- **PROBLEM REQUIREMENTS**
The output should be all lines of the entries below in which the word "VREF" occurs.

- **PROVIDED INFORMATION**
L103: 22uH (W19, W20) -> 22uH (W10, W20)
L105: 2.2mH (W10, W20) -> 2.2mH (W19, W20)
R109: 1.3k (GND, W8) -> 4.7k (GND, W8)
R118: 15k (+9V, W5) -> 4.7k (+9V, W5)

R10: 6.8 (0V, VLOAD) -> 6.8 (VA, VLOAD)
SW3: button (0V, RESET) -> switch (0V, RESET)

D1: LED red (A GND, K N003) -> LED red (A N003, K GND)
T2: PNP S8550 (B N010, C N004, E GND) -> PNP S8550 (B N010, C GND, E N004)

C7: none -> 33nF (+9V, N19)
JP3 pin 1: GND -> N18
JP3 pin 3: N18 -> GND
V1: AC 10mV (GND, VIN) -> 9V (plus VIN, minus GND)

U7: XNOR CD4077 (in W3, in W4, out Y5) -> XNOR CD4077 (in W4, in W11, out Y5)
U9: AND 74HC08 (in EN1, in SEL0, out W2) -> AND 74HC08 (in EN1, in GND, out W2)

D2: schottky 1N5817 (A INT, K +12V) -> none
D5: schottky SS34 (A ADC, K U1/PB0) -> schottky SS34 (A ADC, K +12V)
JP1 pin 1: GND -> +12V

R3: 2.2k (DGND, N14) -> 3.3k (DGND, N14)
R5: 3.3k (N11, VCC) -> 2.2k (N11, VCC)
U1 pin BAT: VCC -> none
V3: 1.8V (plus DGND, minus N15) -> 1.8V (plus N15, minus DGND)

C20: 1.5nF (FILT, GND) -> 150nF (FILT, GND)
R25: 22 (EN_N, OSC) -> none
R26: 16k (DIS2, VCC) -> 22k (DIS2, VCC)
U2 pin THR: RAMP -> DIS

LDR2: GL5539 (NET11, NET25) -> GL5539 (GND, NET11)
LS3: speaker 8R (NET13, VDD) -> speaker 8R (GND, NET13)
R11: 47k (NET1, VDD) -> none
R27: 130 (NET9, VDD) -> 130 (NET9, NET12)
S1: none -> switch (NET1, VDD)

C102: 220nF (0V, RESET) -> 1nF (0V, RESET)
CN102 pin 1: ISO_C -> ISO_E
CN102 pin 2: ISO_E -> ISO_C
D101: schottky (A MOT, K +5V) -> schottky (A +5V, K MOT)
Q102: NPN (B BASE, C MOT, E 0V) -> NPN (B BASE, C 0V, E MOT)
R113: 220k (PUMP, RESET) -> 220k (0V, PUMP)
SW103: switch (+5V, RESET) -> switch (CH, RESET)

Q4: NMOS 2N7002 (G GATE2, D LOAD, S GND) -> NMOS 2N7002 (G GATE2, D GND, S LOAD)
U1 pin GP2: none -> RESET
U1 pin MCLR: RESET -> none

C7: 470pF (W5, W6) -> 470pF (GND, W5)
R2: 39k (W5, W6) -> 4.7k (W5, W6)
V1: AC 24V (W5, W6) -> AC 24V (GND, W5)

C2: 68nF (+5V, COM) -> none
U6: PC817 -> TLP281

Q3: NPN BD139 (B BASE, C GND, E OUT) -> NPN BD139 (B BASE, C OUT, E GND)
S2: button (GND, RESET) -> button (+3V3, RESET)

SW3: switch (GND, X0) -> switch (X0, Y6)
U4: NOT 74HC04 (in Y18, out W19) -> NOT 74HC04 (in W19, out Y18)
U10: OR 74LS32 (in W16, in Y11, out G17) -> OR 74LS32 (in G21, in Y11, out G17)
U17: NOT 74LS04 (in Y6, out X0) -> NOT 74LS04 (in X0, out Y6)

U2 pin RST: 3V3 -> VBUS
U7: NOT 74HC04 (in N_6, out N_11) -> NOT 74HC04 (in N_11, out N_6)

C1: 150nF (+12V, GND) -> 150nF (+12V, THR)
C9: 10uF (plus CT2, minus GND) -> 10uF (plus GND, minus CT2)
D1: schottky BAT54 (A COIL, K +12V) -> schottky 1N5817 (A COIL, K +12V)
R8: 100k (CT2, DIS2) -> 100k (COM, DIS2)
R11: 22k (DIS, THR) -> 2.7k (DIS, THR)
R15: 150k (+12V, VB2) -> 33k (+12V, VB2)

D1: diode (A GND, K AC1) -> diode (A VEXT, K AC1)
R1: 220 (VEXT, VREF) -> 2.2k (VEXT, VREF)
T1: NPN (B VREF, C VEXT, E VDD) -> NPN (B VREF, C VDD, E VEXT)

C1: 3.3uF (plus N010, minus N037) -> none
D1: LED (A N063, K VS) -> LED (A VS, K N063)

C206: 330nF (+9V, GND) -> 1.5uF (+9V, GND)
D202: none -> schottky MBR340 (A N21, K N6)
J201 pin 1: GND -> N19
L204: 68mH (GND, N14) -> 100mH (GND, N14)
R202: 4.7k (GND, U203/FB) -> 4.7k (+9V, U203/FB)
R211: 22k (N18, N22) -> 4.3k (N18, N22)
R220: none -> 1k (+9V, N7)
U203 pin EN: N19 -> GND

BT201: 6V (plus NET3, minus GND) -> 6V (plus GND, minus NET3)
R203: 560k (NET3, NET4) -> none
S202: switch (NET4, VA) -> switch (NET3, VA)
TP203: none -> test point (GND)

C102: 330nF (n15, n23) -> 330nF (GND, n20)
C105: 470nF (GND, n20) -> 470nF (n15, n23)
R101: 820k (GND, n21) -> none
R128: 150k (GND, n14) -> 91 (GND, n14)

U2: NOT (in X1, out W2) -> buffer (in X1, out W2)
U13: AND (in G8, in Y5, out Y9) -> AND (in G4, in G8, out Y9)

- **SOLUTION TO THIS TASK**
R1: 220 (VEXT, VREF) -> 2.2k (VEXT, VREF)
T1: NPN (B VREF, C VEXT, E VDD) -> NPN (B VREF, C VDD, E VEXT)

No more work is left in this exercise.